Supplied information:
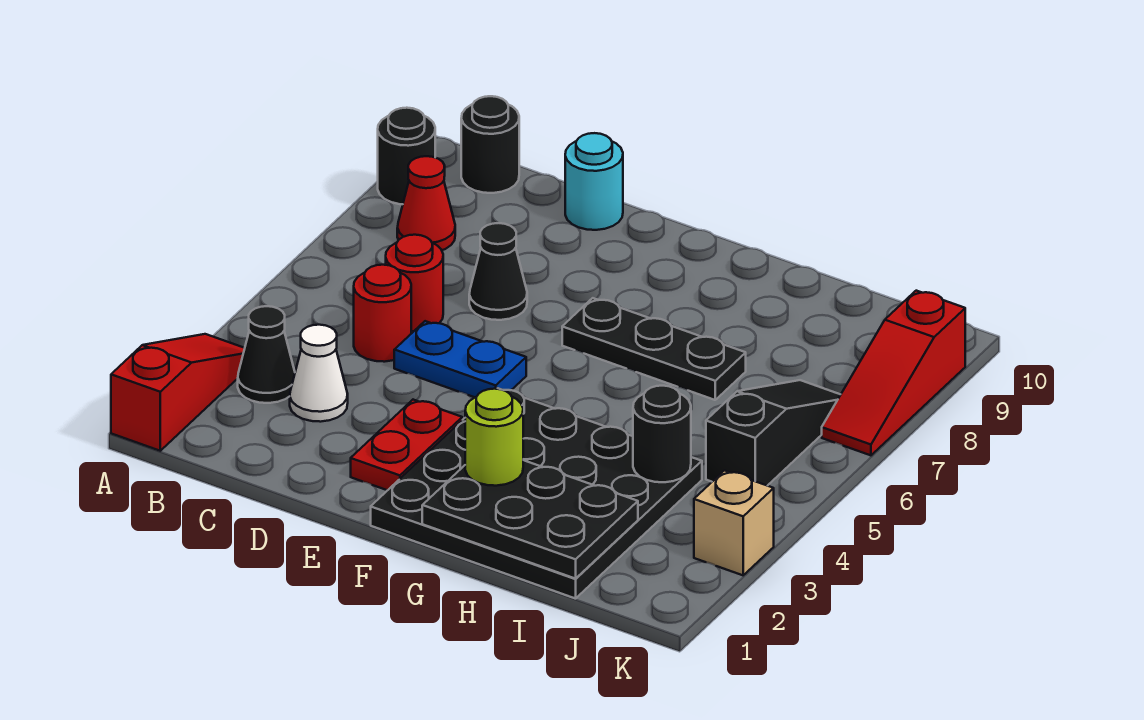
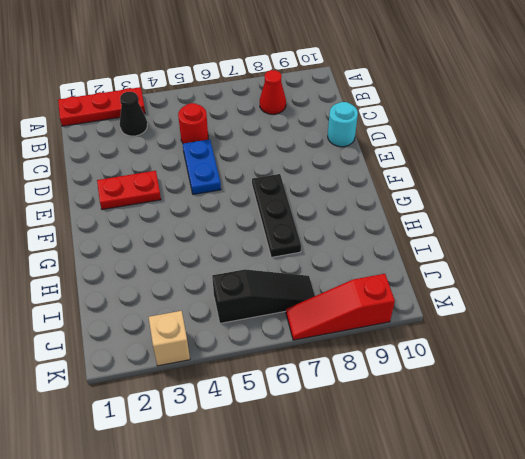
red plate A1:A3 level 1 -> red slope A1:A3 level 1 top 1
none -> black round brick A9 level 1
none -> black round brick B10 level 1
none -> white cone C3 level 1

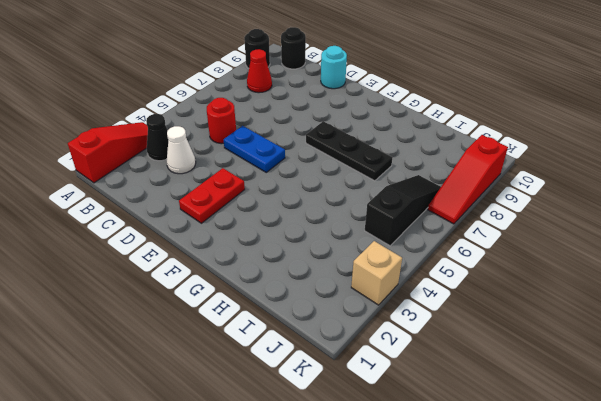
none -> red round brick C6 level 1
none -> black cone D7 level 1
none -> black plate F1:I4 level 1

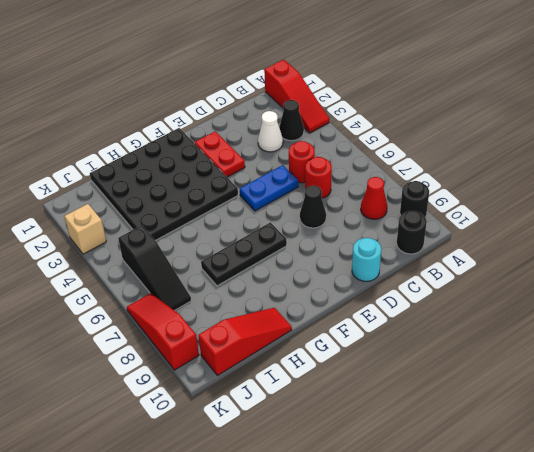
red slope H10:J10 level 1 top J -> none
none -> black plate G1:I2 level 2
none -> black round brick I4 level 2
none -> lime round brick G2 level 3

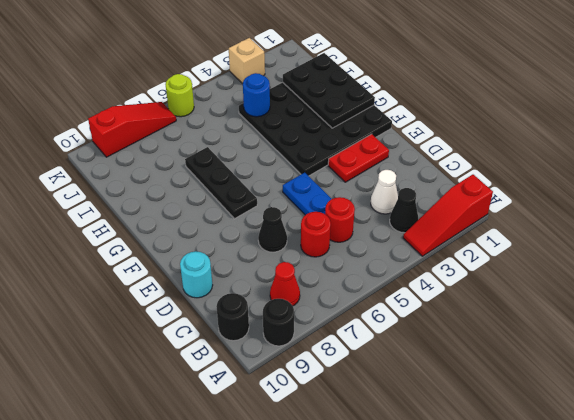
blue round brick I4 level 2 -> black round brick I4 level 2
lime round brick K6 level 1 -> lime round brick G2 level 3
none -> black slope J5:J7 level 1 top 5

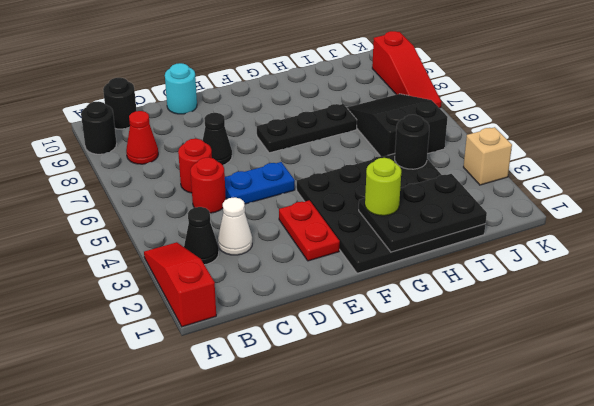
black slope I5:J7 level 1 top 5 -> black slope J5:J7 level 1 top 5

What is being asked:
The data must come back word for word, with every picture removed.

Written answer:
red plate A1:A3 level 1 -> red slope A1:A3 level 1 top 1
none -> black round brick A9 level 1
none -> black round brick B10 level 1
none -> white cone C3 level 1

none -> red round brick C6 level 1
none -> black cone D7 level 1
none -> black plate F1:I4 level 1

red slope H10:J10 level 1 top J -> none
none -> black plate G1:I2 level 2
none -> black round brick I4 level 2
none -> lime round brick G2 level 3

blue round brick I4 level 2 -> black round brick I4 level 2
lime round brick K6 level 1 -> lime round brick G2 level 3
none -> black slope J5:J7 level 1 top 5

black slope I5:J7 level 1 top 5 -> black slope J5:J7 level 1 top 5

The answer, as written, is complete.